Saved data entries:
++++++++
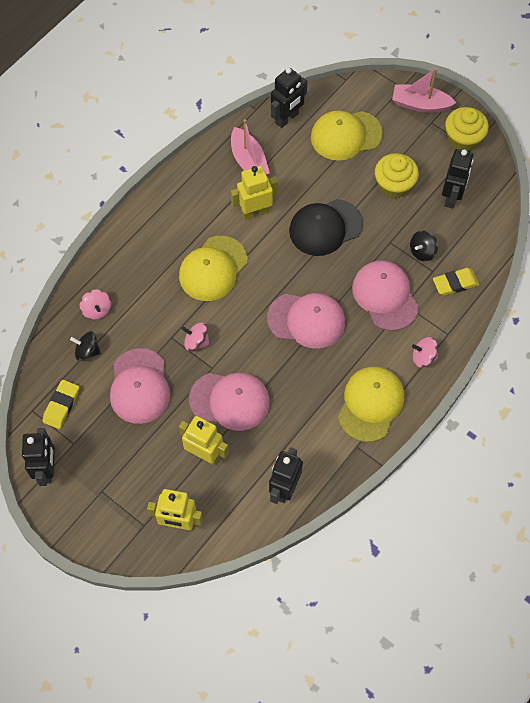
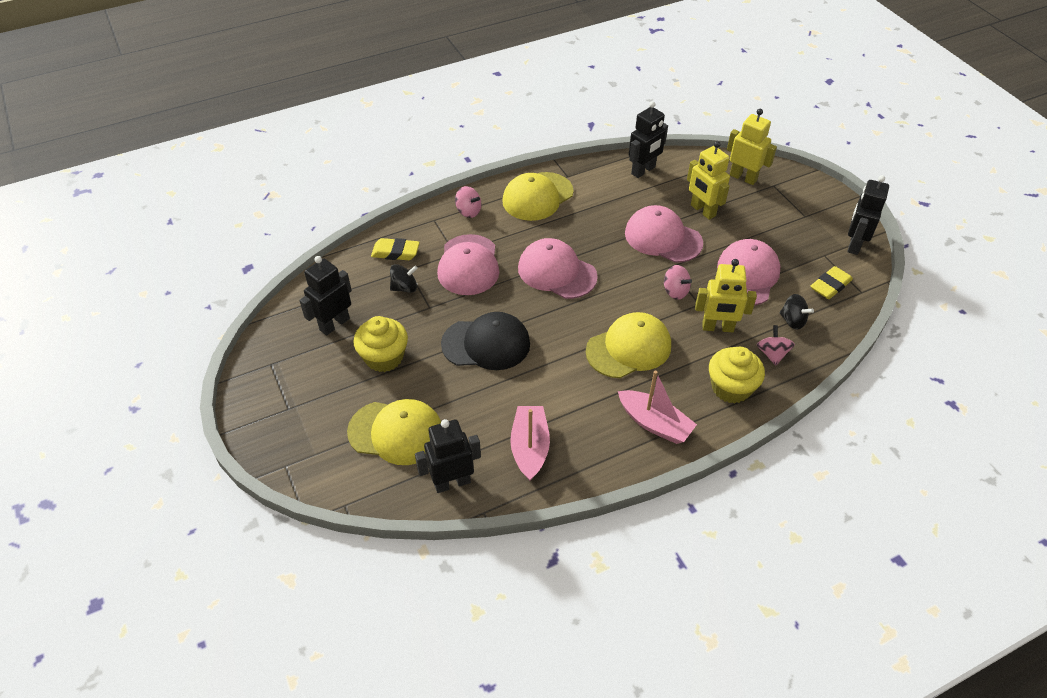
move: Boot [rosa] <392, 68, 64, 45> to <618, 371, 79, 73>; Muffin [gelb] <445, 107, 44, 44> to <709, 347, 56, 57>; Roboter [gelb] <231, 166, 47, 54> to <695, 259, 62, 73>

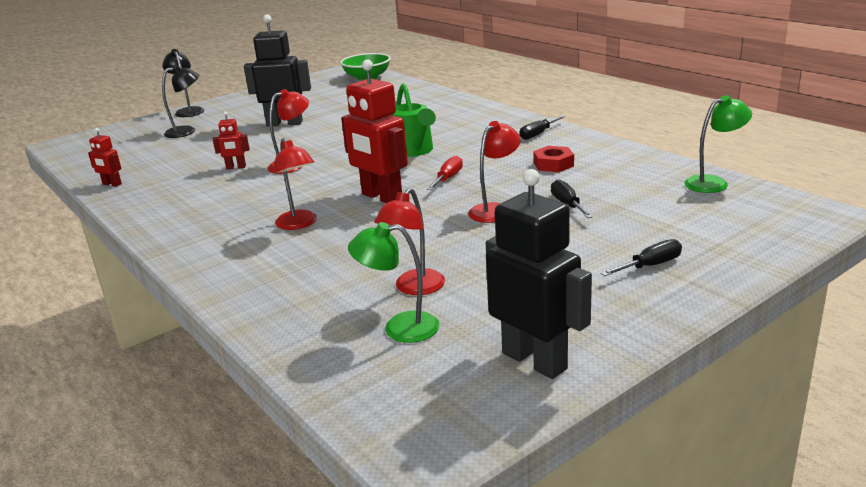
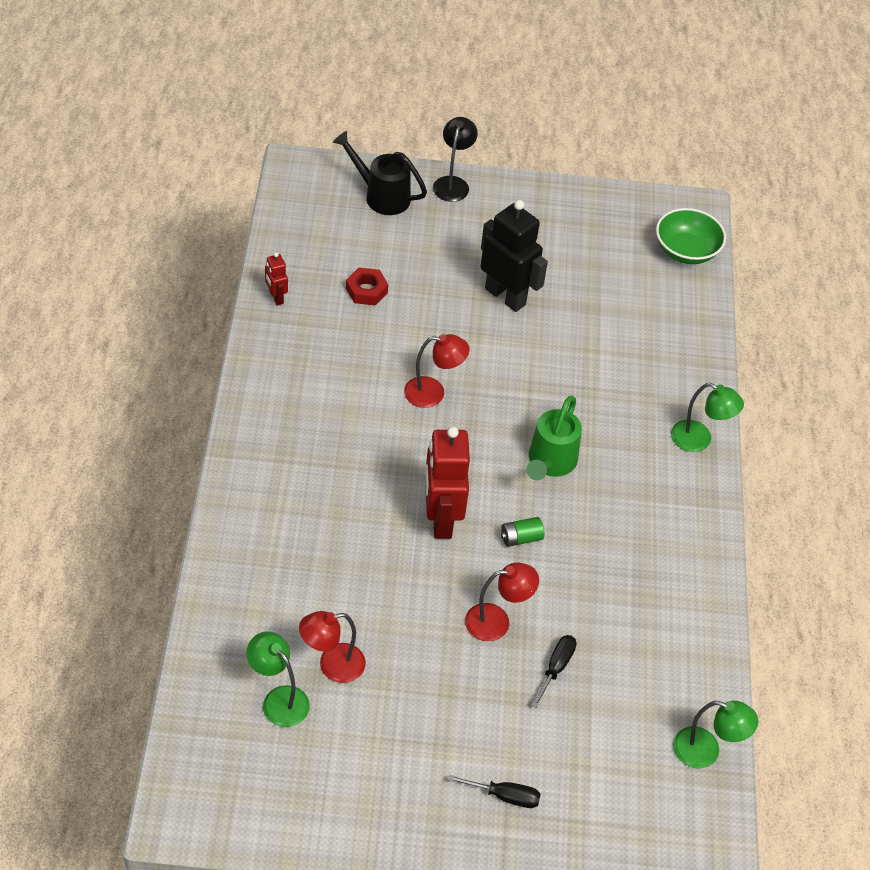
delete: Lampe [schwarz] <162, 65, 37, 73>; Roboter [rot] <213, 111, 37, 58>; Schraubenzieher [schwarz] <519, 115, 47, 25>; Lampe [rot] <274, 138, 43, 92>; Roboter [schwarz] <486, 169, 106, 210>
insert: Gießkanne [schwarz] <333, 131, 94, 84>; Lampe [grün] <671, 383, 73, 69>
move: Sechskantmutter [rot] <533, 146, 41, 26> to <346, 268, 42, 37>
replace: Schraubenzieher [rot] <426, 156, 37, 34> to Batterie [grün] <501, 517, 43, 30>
++++++++
● **THE PROBLEM**: Can the lines from the start of the records through the line with "move: Sechskantmutter [rot]" be given again exactly, with the pictures left out?

● **RESULT BELOW**:
move: Boot [rosa] <392, 68, 64, 45> to <618, 371, 79, 73>; Muffin [gelb] <445, 107, 44, 44> to <709, 347, 56, 57>; Roboter [gelb] <231, 166, 47, 54> to <695, 259, 62, 73>

delete: Lampe [schwarz] <162, 65, 37, 73>; Roboter [rot] <213, 111, 37, 58>; Schraubenzieher [schwarz] <519, 115, 47, 25>; Lampe [rot] <274, 138, 43, 92>; Roboter [schwarz] <486, 169, 106, 210>
insert: Gießkanne [schwarz] <333, 131, 94, 84>; Lampe [grün] <671, 383, 73, 69>
move: Sechskantmutter [rot] <533, 146, 41, 26> to <346, 268, 42, 37>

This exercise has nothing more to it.